## DIRECTIONS
The answer is to be an exact copy of the lines below running from the line with "(277, 269) = (410, 253): yellow" down to the line with "(634, 442) = (171, 114): brown pot -> none", both ends included, and nothing more.

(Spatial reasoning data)

• • • • •

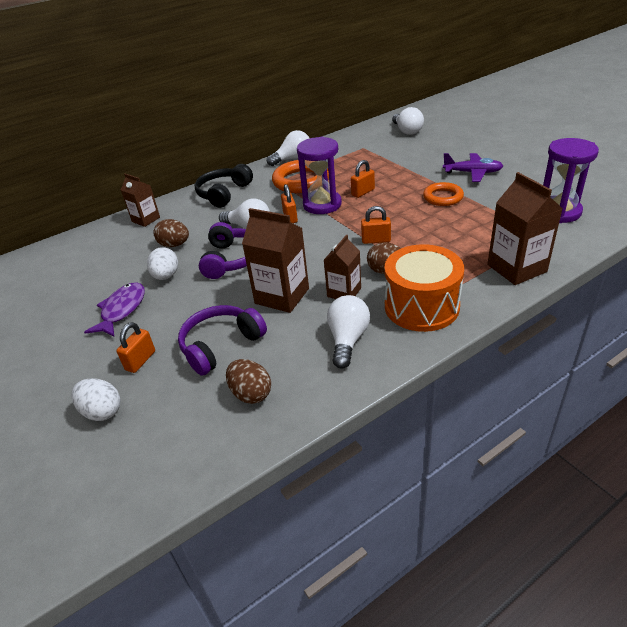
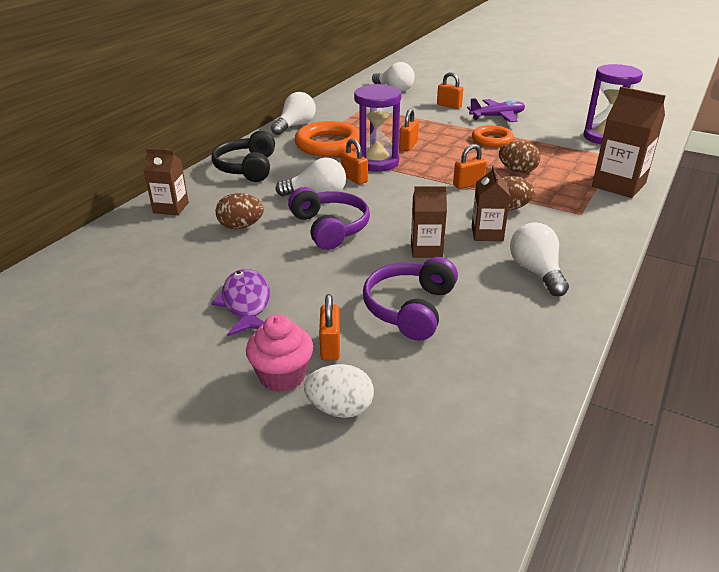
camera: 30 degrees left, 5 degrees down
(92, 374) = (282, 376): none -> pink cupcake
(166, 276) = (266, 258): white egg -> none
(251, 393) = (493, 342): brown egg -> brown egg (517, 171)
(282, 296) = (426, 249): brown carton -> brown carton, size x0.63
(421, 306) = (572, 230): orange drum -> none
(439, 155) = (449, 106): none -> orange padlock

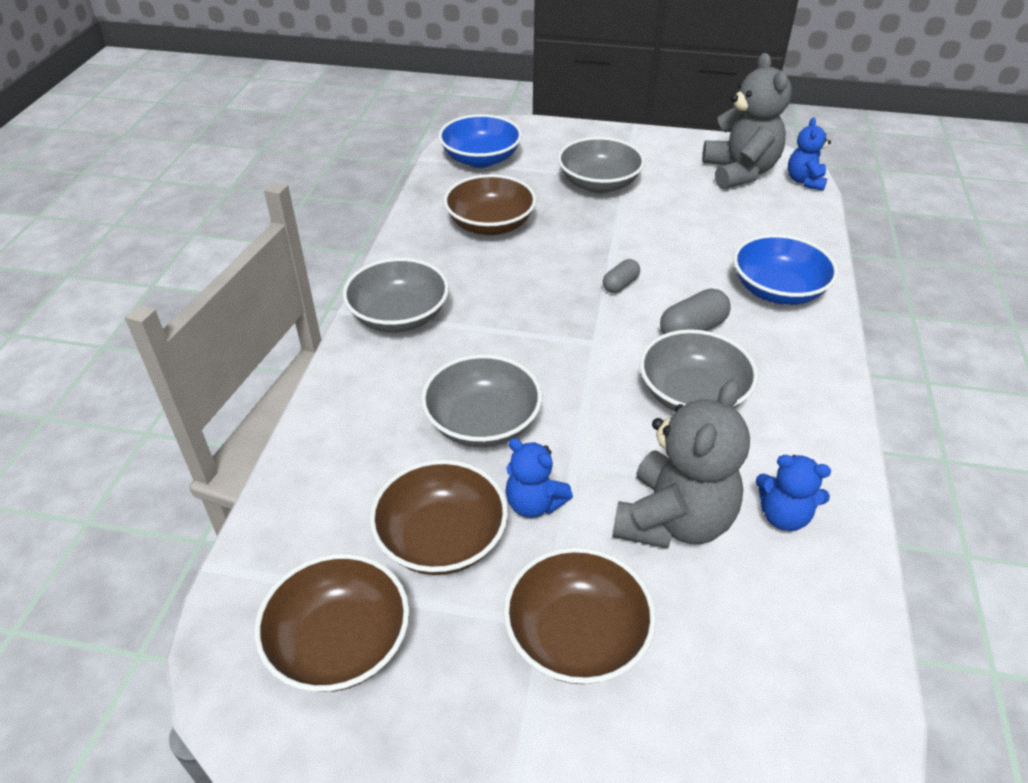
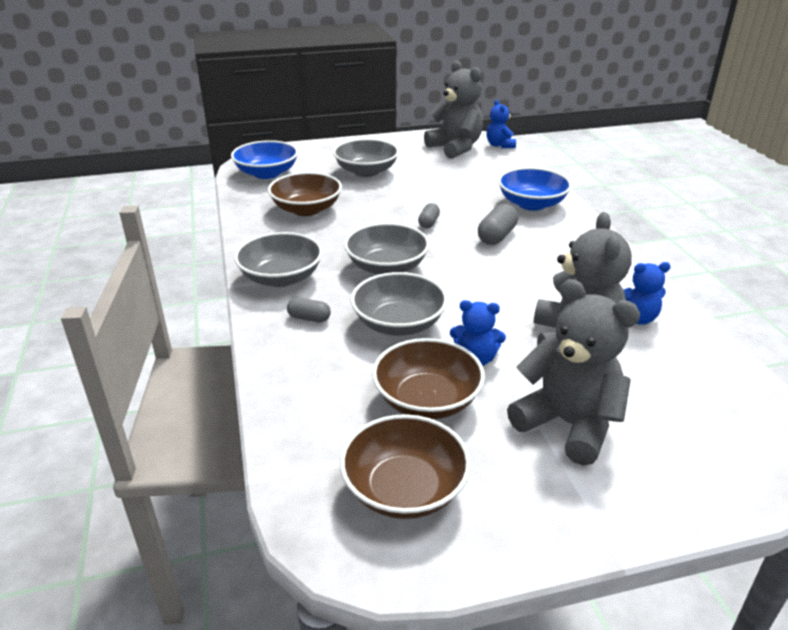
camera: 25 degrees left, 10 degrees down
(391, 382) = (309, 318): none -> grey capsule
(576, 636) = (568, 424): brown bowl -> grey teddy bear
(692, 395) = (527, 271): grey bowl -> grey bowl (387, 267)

• • • • •

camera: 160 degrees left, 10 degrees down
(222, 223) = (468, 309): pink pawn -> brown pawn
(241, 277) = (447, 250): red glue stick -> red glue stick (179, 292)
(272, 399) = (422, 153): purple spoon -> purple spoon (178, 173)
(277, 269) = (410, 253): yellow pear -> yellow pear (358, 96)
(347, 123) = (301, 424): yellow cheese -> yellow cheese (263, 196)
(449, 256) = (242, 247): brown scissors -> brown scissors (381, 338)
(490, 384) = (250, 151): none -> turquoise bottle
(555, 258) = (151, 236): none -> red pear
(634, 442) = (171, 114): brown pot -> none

• • • • •

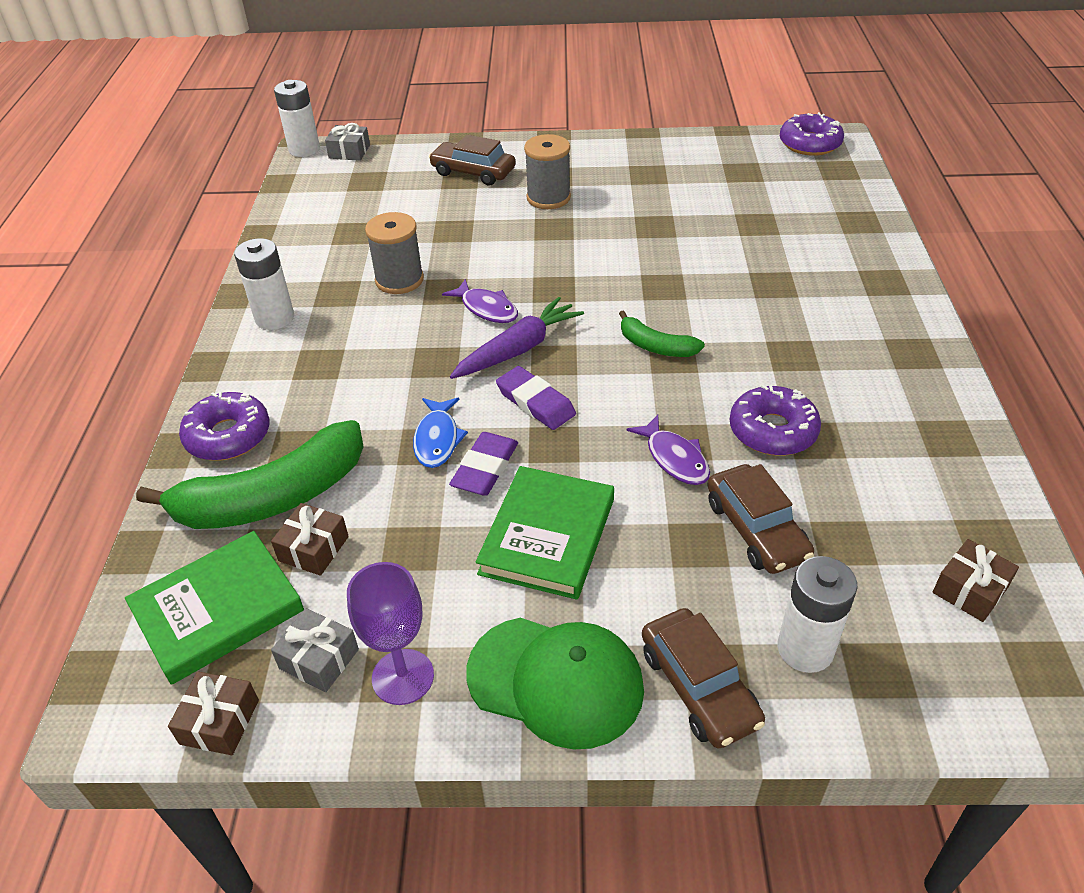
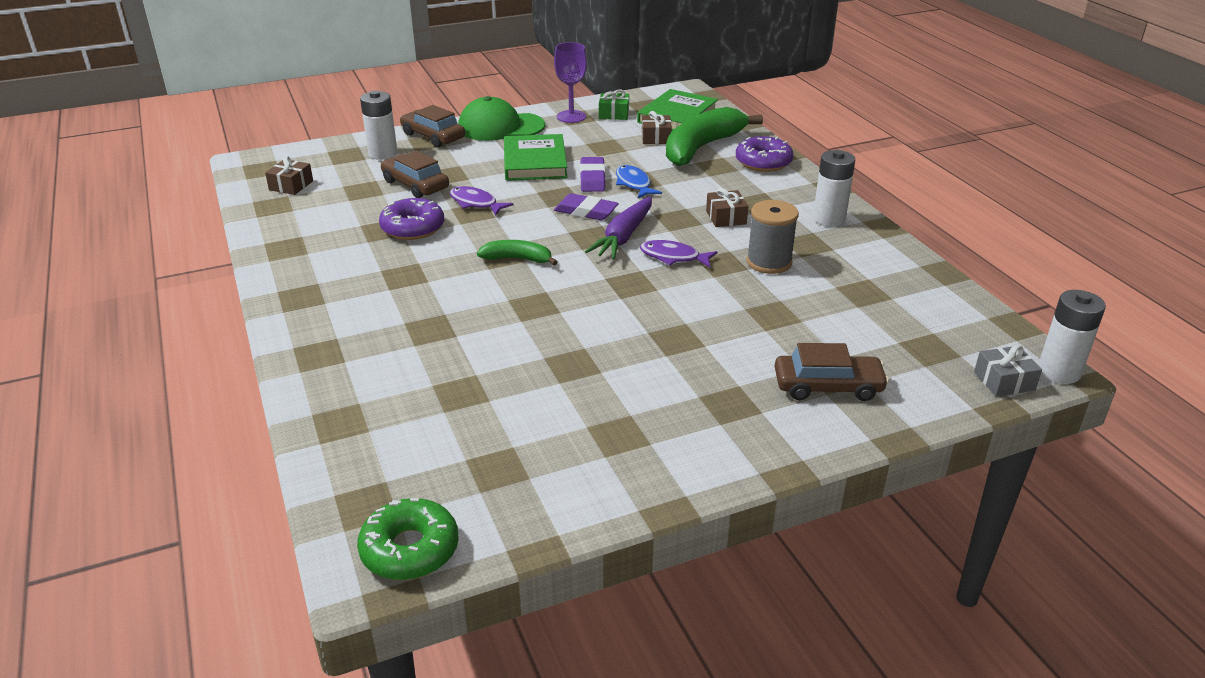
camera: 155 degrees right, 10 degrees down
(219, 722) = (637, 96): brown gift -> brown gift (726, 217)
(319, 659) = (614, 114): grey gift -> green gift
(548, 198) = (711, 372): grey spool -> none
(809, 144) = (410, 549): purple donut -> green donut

• • • • •

## RESPONSE TO THE EXERCISE
(277, 269) = (410, 253): yellow pear -> yellow pear (358, 96)
(347, 123) = (301, 424): yellow cheese -> yellow cheese (263, 196)
(449, 256) = (242, 247): brown scissors -> brown scissors (381, 338)
(490, 384) = (250, 151): none -> turquoise bottle
(555, 258) = (151, 236): none -> red pear
(634, 442) = (171, 114): brown pot -> none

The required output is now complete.